[Directions]:
Convert the data starting at the line containing "REX: 12:01 -> 10:55" and ending at the line containing "ZRQ: 05:59 -> 05:18", both included, into a JSON list of strings with one string per line and blank lines left out.

[Records to use]:
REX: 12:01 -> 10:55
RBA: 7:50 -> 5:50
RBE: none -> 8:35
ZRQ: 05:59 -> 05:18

--

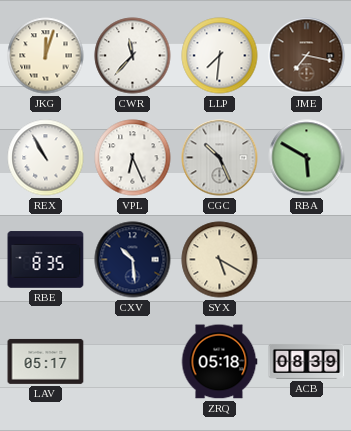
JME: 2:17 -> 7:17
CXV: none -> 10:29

[Exercise response]:
[
  "REX: 12:01 -> 10:55",
  "RBA: 7:50 -> 5:50",
  "RBE: none -> 8:35",
  "ZRQ: 05:59 -> 05:18"
]